Both ends included, restate word for word the lines from the first line of the listing through the line containing "second_place: [645, 335, 730, 394]". Leave the pictures out.

* * * * *

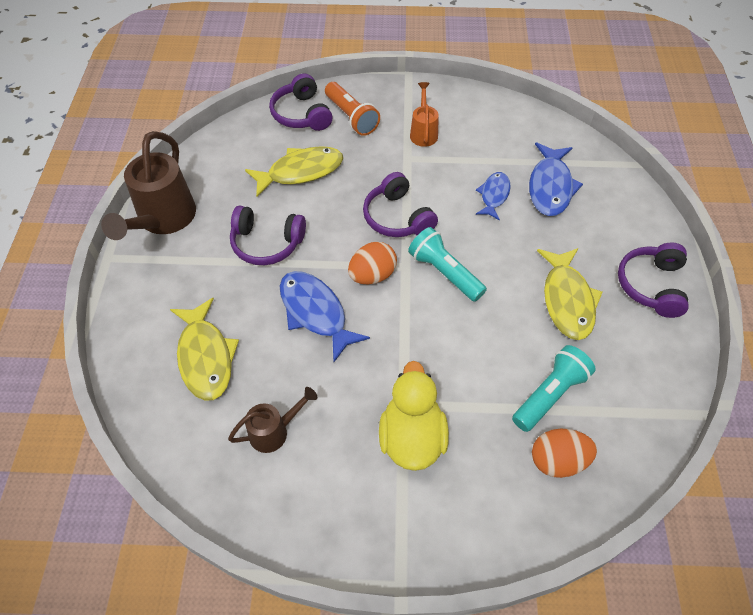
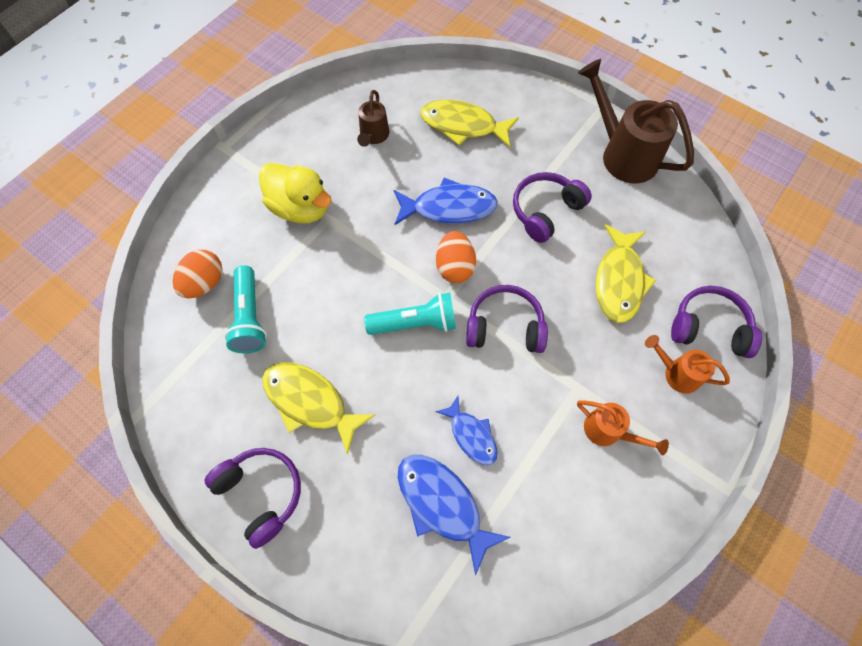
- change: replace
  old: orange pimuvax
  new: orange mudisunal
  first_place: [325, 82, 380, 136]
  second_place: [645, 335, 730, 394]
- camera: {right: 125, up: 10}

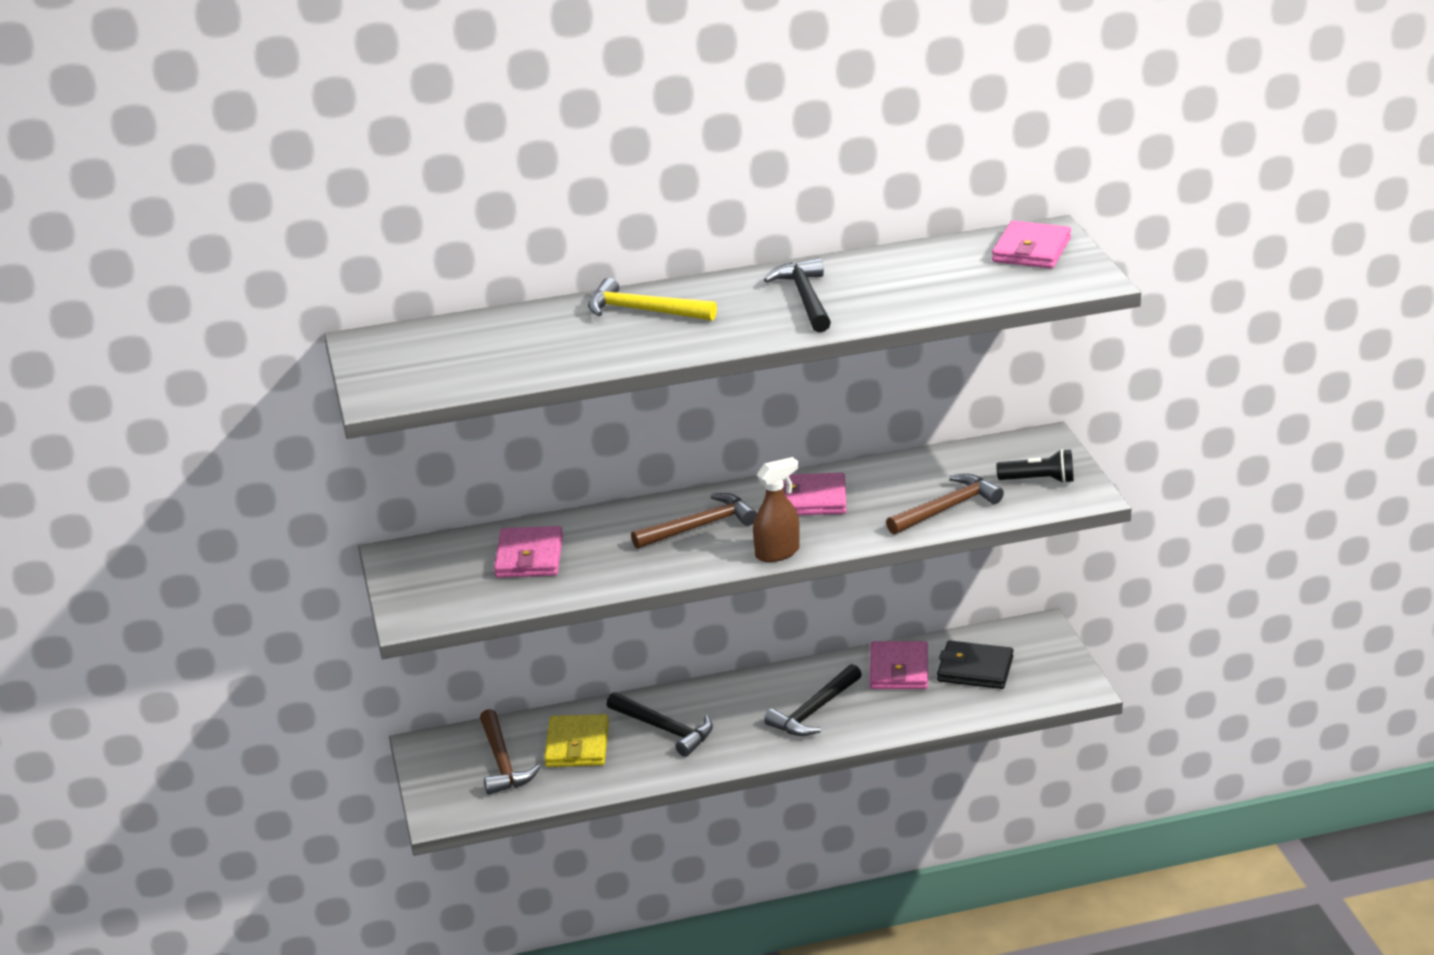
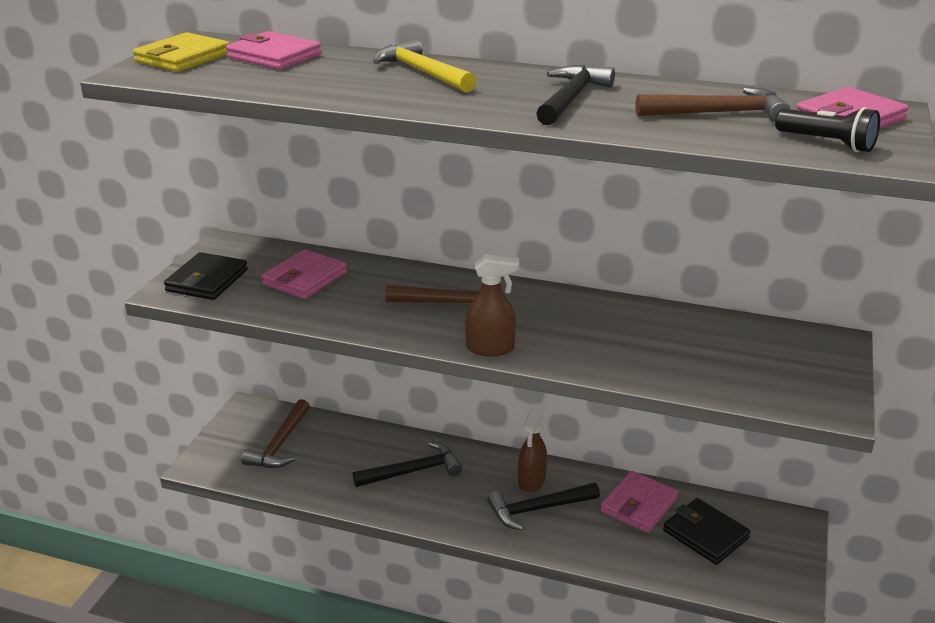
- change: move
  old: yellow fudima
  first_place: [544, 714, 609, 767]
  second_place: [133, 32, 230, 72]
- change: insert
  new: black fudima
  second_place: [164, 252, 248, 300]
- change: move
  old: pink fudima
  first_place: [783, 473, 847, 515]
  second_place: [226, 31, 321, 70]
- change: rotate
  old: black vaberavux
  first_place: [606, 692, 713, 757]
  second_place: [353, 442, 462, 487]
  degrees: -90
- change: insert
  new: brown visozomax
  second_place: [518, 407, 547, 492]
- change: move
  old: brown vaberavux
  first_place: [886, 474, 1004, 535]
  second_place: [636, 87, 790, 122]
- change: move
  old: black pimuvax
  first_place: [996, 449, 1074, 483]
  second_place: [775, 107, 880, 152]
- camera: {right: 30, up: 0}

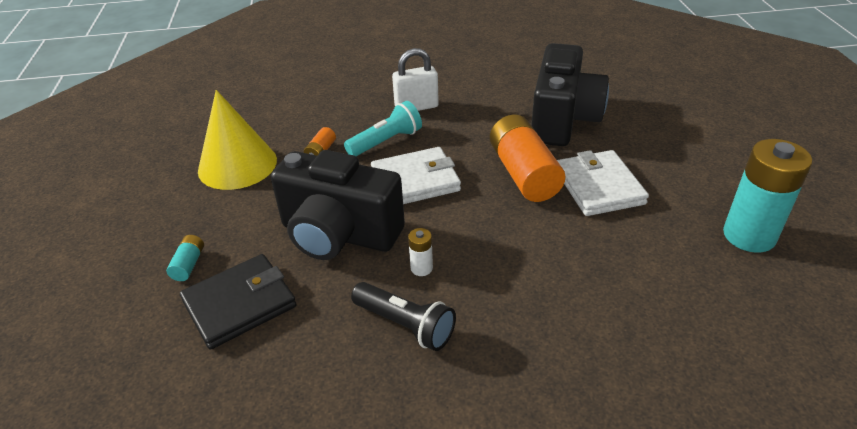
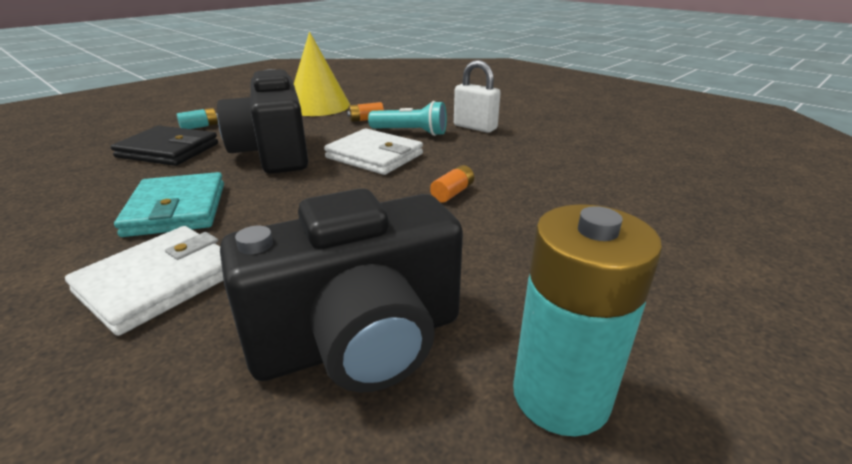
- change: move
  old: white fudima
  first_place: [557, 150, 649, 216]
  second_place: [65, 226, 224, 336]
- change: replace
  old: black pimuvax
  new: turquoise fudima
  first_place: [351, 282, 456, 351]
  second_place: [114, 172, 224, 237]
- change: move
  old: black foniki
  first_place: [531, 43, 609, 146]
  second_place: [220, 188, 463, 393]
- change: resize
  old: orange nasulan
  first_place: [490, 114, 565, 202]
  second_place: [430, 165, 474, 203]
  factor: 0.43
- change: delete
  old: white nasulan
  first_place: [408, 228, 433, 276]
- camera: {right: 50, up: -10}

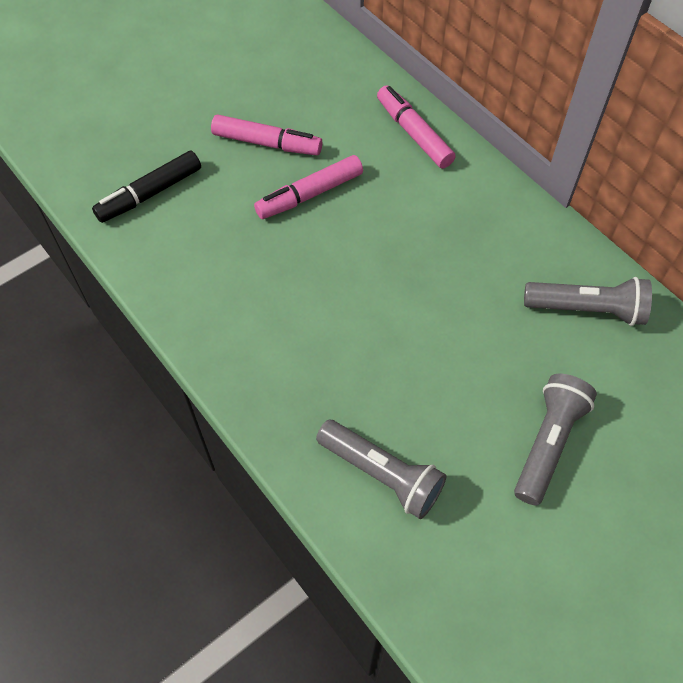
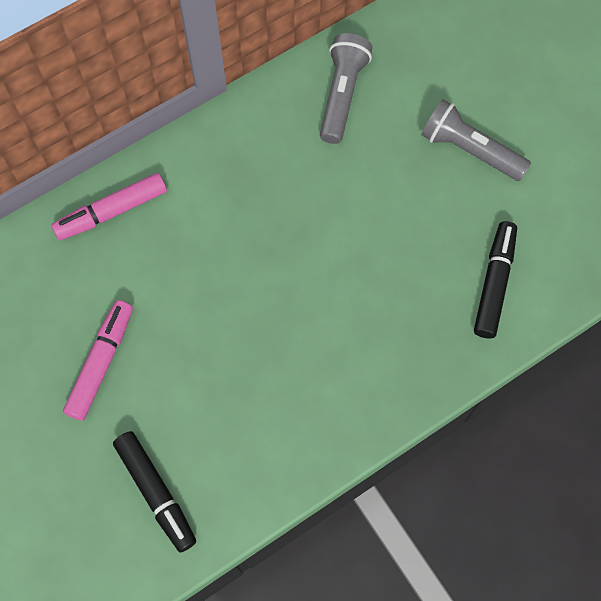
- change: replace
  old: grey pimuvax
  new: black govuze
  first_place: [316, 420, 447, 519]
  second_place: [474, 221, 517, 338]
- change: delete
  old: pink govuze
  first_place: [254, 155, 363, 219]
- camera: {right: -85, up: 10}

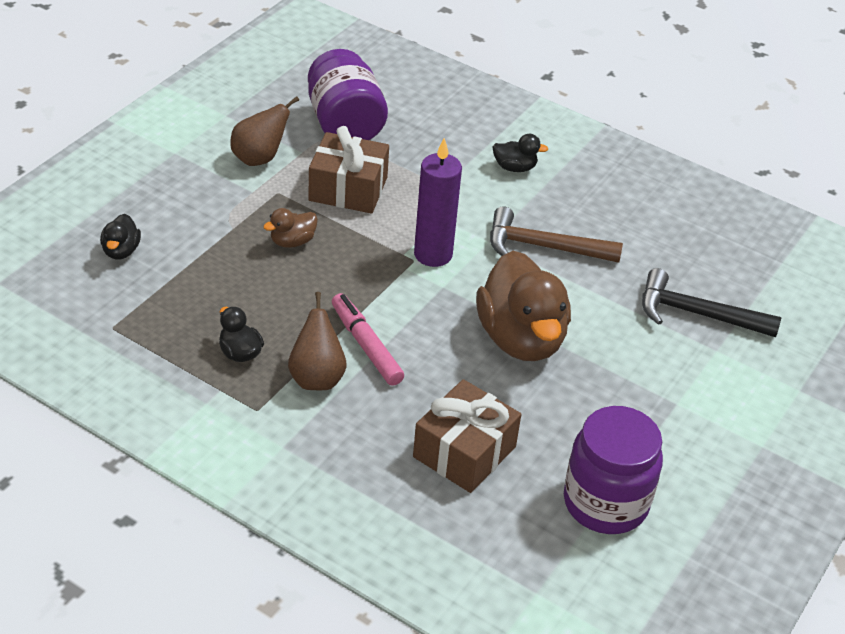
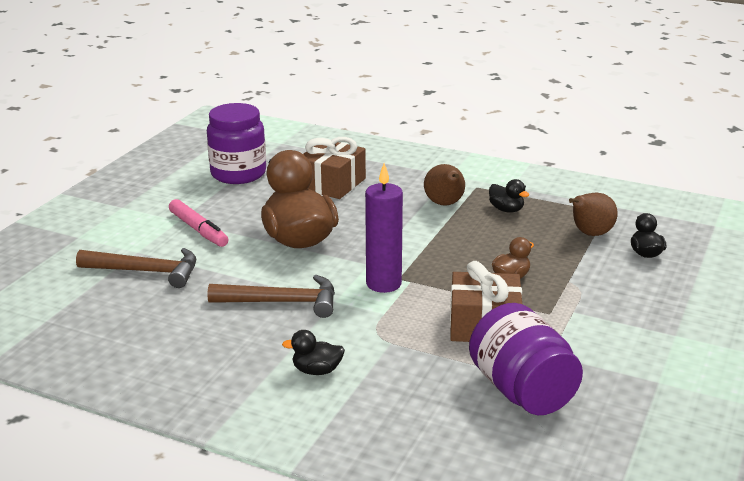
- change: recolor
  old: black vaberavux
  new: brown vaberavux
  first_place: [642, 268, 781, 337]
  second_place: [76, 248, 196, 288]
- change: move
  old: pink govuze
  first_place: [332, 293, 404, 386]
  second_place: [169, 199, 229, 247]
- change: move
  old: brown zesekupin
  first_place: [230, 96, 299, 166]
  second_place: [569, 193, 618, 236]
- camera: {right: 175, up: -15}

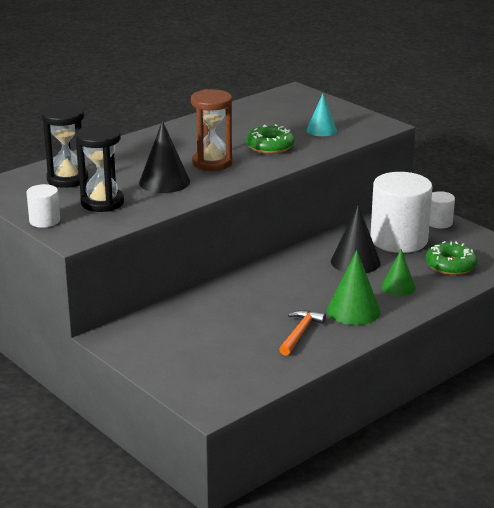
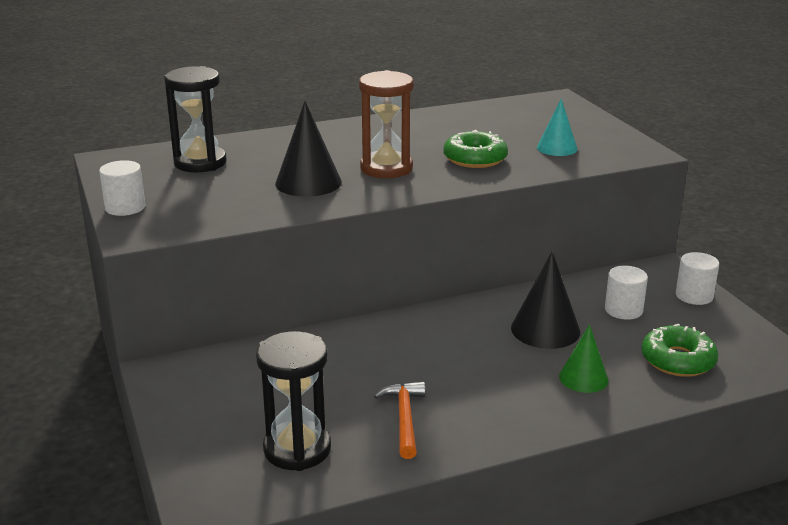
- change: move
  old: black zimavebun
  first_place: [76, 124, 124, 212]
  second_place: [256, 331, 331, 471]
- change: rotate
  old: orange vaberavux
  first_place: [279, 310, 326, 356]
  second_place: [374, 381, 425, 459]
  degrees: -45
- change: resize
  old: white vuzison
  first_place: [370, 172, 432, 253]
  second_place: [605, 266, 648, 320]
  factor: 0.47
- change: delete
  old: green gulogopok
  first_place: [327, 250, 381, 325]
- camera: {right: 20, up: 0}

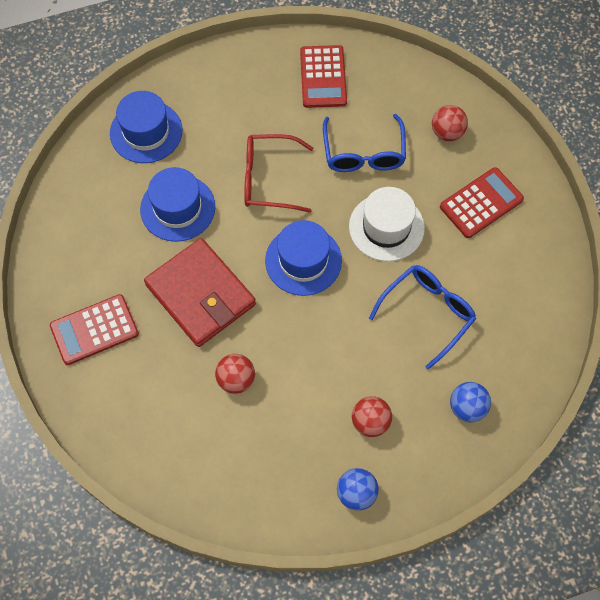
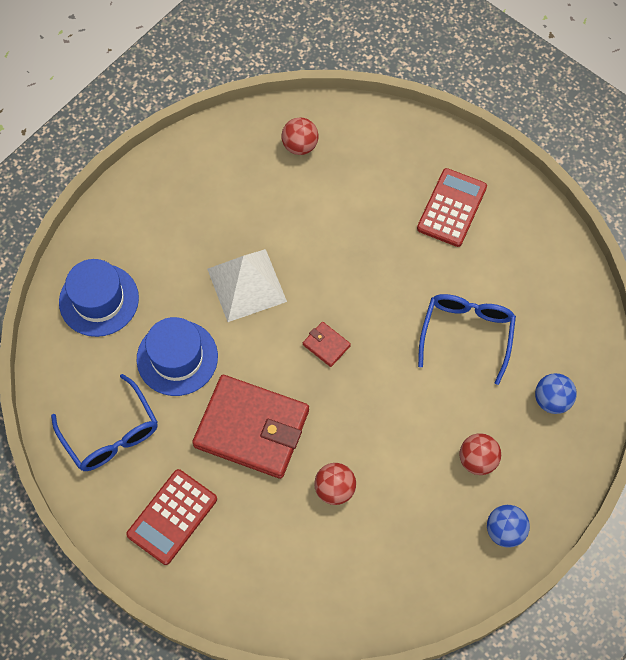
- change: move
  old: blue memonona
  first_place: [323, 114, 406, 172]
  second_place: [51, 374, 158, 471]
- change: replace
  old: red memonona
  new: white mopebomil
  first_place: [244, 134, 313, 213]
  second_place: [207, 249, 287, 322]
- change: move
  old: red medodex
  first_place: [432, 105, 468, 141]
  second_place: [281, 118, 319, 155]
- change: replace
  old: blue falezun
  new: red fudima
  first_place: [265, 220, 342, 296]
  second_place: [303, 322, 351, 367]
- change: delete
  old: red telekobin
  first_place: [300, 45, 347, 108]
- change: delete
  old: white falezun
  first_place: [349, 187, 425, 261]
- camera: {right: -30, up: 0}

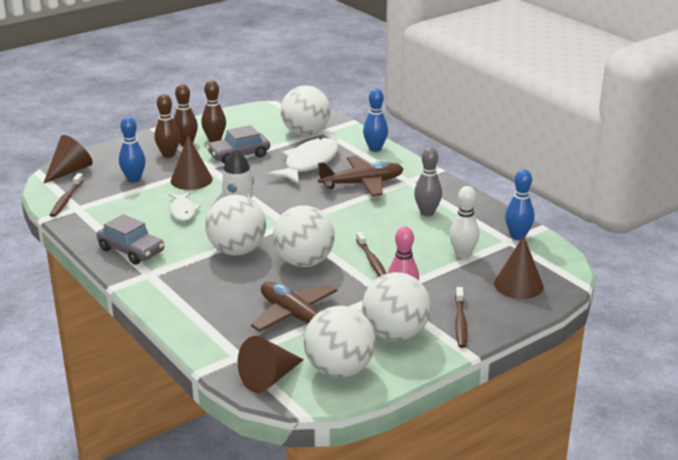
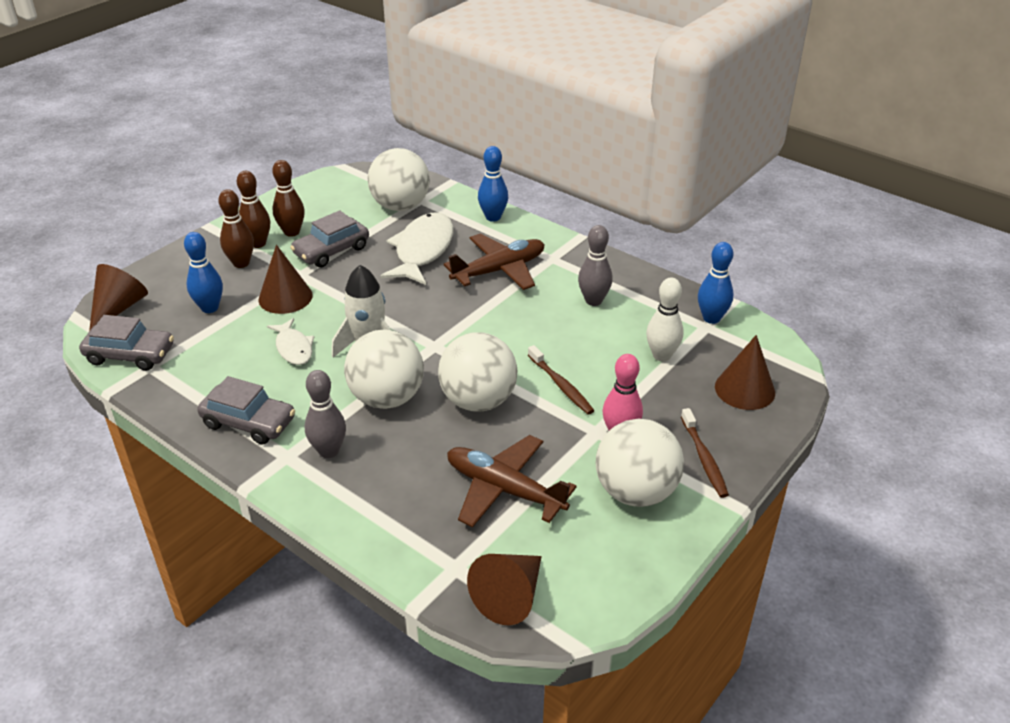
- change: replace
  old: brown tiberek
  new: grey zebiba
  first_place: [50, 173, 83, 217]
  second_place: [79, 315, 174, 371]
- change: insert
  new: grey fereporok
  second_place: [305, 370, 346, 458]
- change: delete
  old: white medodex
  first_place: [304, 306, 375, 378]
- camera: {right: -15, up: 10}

* * * * *

__Task output__:
- change: replace
  old: orange pimuvax
  new: orange mudisunal
  first_place: [325, 82, 380, 136]
  second_place: [645, 335, 730, 394]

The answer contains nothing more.